▶ [WORK INSTRUCTION]: An exact restatement of the entire listing is needed, excluding all images.

▶ [RECORDS SUPPLIED]:
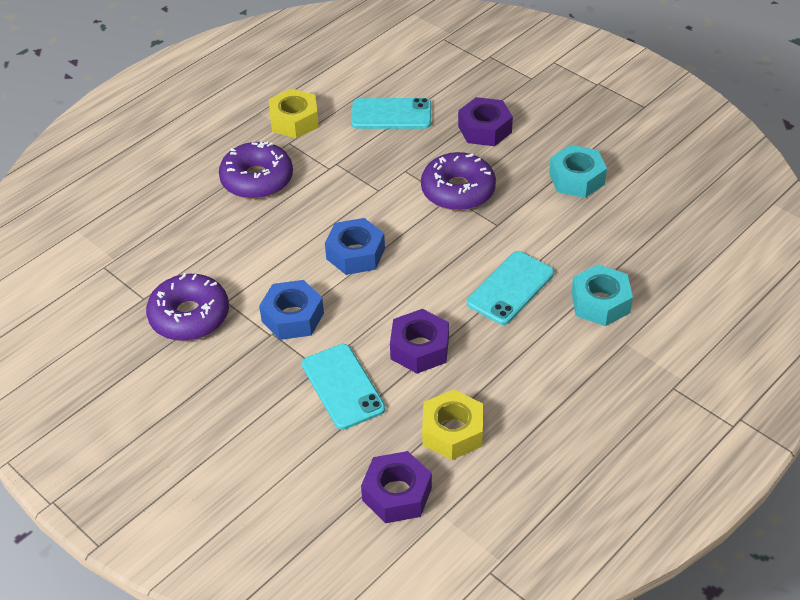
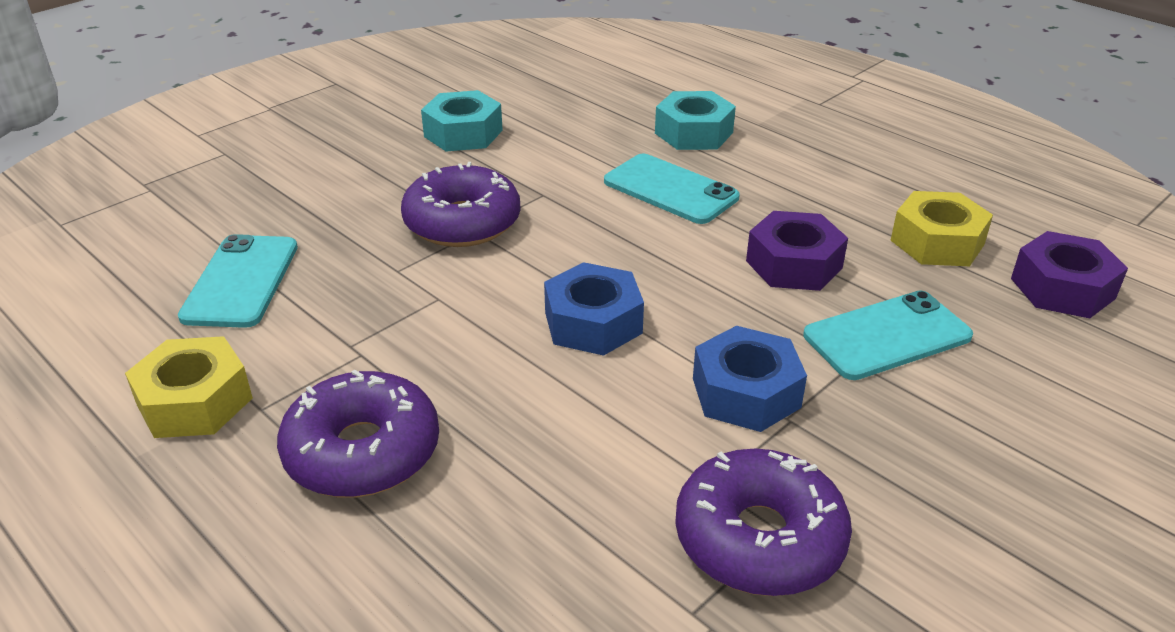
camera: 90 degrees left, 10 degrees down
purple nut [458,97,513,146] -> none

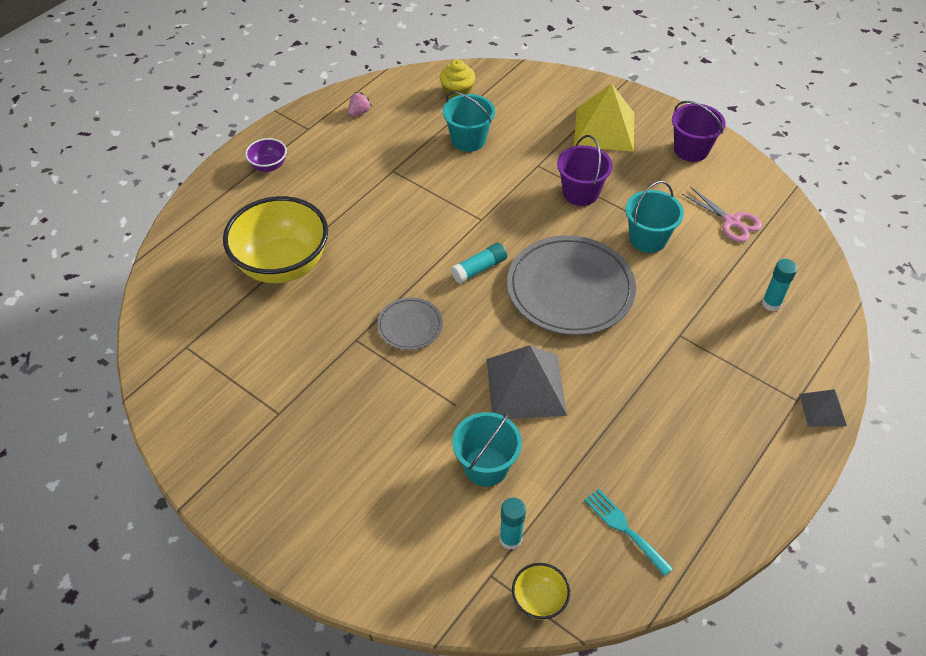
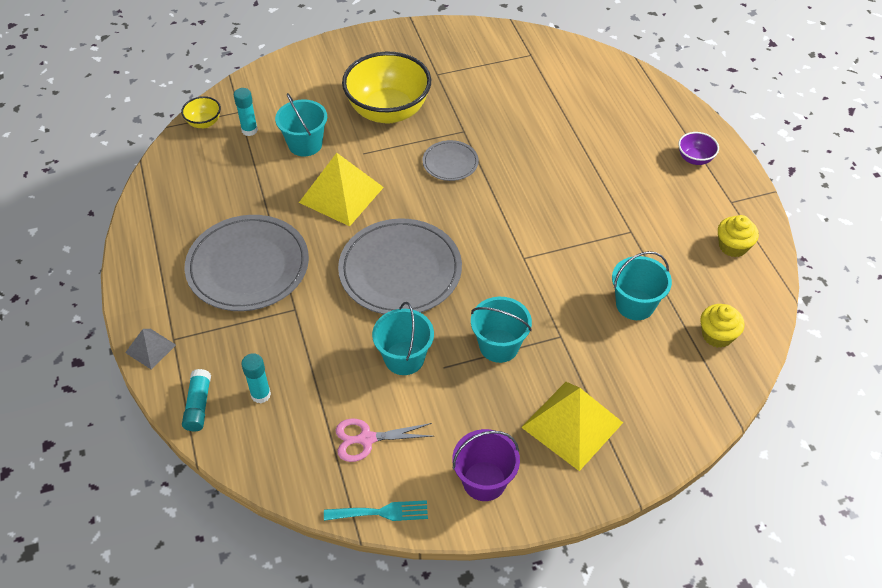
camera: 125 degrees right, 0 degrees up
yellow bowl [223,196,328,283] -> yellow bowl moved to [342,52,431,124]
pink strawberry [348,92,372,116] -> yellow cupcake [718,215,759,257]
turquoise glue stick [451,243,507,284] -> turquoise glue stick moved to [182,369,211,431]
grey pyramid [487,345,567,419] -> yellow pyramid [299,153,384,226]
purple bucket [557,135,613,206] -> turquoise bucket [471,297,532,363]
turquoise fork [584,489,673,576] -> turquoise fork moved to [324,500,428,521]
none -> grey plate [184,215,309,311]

▶ [SOLUTION FOR THIS TASK]:
camera: 90 degrees left, 10 degrees down
purple nut [458,97,513,146] -> none

camera: 125 degrees right, 0 degrees up
yellow bowl [223,196,328,283] -> yellow bowl moved to [342,52,431,124]
pink strawberry [348,92,372,116] -> yellow cupcake [718,215,759,257]
turquoise glue stick [451,243,507,284] -> turquoise glue stick moved to [182,369,211,431]
grey pyramid [487,345,567,419] -> yellow pyramid [299,153,384,226]
purple bucket [557,135,613,206] -> turquoise bucket [471,297,532,363]
turquoise fork [584,489,673,576] -> turquoise fork moved to [324,500,428,521]
none -> grey plate [184,215,309,311]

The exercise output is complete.